- **Exercise instructions**: What is needed is a word-for-word copy of every record below, minus the pictures.
*** Raw data Section Begins ***
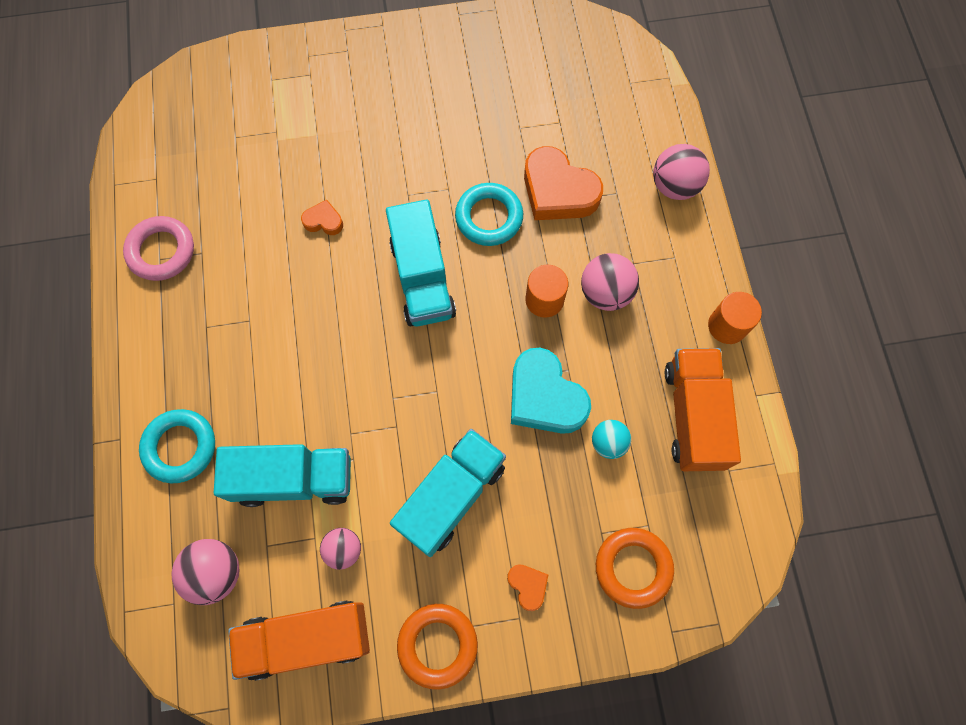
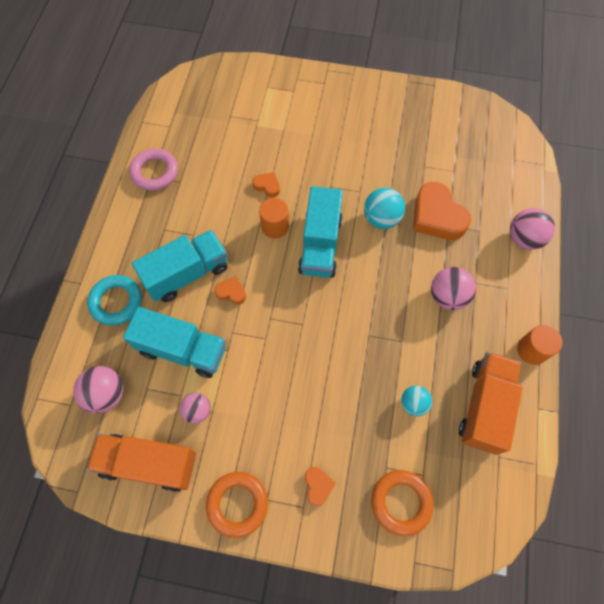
camera: 20 degrees right, 5 degrees down
(329, 381) = (231, 292): none -> orange heart
(451, 496) = (286, 401): turquoise truck -> turquoise truck (187, 274)
(489, 217) = (381, 219): turquoise ring -> turquoise ball
(544, 300) = (401, 287): orange cylinder -> orange cylinder (275, 226)
(545, 397) = (378, 355): turquoise heart -> none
*** Raw data Section Ends ***
- **Your solution**:
camera: 20 degrees right, 5 degrees down
(329, 381) = (231, 292): none -> orange heart
(451, 496) = (286, 401): turquoise truck -> turquoise truck (187, 274)
(489, 217) = (381, 219): turquoise ring -> turquoise ball
(544, 300) = (401, 287): orange cylinder -> orange cylinder (275, 226)
(545, 397) = (378, 355): turquoise heart -> none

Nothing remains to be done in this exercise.